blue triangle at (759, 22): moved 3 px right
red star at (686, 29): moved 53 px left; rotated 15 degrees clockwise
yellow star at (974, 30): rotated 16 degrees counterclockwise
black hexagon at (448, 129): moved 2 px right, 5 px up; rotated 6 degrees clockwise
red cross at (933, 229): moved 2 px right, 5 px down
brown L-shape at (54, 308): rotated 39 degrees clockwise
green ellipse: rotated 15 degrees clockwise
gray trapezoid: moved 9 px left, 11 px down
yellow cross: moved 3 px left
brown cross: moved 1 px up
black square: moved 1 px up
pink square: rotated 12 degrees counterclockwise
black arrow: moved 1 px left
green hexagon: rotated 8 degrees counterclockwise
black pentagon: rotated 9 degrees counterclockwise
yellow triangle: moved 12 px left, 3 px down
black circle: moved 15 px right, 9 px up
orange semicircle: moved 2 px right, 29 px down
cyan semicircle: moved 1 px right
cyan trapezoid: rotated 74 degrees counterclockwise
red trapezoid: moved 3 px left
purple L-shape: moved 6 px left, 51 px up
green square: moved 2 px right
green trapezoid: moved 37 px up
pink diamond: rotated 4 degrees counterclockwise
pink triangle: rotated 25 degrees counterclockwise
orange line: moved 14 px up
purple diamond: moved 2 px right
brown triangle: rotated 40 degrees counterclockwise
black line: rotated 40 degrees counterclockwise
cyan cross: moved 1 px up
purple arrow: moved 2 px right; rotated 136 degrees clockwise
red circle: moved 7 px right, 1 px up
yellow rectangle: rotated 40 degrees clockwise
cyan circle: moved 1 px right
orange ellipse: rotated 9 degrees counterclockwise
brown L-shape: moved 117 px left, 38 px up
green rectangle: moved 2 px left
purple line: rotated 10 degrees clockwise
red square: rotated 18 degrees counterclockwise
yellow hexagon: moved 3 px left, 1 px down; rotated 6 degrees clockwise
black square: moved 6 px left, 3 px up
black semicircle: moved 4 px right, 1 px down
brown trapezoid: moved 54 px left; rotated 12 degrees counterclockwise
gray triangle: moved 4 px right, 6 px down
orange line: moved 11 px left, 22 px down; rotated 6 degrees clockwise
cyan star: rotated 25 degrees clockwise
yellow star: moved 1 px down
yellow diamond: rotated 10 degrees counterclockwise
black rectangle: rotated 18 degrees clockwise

::::::

What you are asked to do. Only lines with the word "orange" are wanted; pull each of them from the records.

Problem solution.
orange semicircle: moved 2 px right, 29 px down
orange line: moved 14 px up
orange ellipse: rotated 9 degrees counterclockwise
orange line: moved 11 px left, 22 px down; rotated 6 degrees clockwise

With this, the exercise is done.